About this exercise. Find every line in the records below that holds the word "degrees" and copy it.

Source records:
::::::
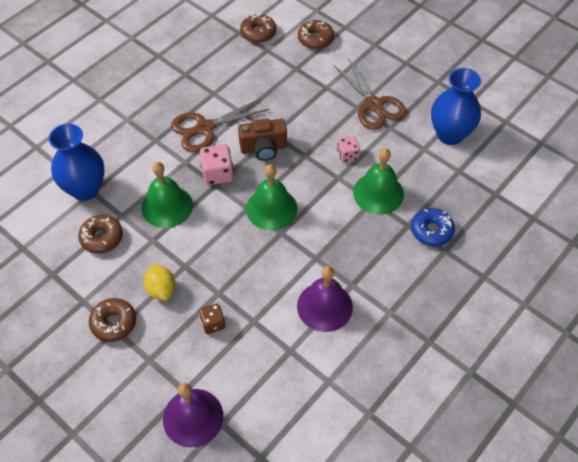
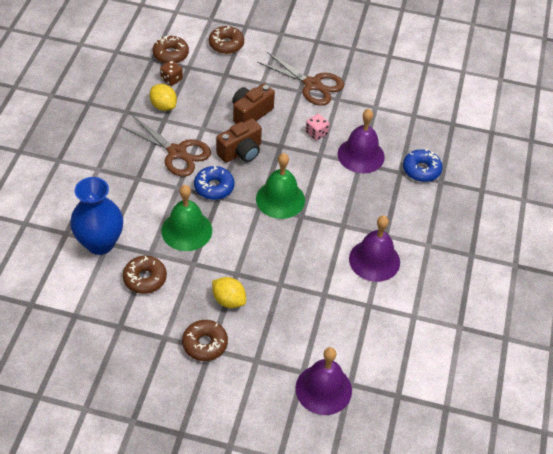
camera: 30 degrees left, 5 degrees down
(205, 128) = (177, 152): brown scissors -> brown scissors turned 90 degrees counterclockwise
(213, 323) = (291, 310): brown dice -> brown dice (171, 79)
(217, 174) = (214, 187): pink dice -> blue donut
(221, 80) = (163, 106): none -> yellow lemon
(296, 113) = (250, 113): none -> brown camera
(378, 193) = (361, 155): green bell -> purple bell
(450, 134) = (389, 88): blue vase -> none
::::::
Expected answer.
camera: 30 degrees left, 5 degrees down
(205, 128) = (177, 152): brown scissors -> brown scissors turned 90 degrees counterclockwise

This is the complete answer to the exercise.